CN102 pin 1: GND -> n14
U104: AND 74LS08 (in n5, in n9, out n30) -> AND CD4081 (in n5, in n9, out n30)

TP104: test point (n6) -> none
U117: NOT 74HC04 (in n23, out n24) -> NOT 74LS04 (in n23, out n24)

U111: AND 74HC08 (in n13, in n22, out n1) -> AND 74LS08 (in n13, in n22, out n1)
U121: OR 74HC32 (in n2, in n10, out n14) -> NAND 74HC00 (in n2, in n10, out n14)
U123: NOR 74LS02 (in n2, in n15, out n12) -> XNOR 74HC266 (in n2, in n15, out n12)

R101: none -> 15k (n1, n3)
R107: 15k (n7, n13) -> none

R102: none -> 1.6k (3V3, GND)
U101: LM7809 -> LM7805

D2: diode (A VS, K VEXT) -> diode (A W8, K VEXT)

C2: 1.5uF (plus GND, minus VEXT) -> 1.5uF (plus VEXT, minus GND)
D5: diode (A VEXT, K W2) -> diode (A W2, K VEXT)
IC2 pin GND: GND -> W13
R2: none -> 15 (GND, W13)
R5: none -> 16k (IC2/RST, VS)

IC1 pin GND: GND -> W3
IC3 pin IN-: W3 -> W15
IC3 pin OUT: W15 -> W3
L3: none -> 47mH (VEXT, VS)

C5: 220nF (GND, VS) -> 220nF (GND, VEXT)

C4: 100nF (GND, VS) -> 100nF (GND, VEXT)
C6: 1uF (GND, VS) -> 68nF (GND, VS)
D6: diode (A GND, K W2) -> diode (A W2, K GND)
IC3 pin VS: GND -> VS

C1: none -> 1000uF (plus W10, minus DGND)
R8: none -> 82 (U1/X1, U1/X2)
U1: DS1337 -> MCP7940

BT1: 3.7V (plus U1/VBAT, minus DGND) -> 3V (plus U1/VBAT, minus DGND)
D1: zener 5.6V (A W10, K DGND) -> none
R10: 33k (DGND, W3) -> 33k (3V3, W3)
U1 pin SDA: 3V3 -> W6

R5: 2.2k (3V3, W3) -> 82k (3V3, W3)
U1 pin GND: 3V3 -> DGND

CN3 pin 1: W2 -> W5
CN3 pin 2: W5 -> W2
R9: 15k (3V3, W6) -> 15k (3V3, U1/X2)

**Description of the task**
Whatever else the listing above holds, retype exactly only the lines from the one containing "U121: OR 74HC32" to the one containing "R2: none -> 15 (GND, W13)", both ends kept.

**Response to this task**
U121: OR 74HC32 (in n2, in n10, out n14) -> NAND 74HC00 (in n2, in n10, out n14)
U123: NOR 74LS02 (in n2, in n15, out n12) -> XNOR 74HC266 (in n2, in n15, out n12)

R101: none -> 15k (n1, n3)
R107: 15k (n7, n13) -> none

R102: none -> 1.6k (3V3, GND)
U101: LM7809 -> LM7805

D2: diode (A VS, K VEXT) -> diode (A W8, K VEXT)

C2: 1.5uF (plus GND, minus VEXT) -> 1.5uF (plus VEXT, minus GND)
D5: diode (A VEXT, K W2) -> diode (A W2, K VEXT)
IC2 pin GND: GND -> W13
R2: none -> 15 (GND, W13)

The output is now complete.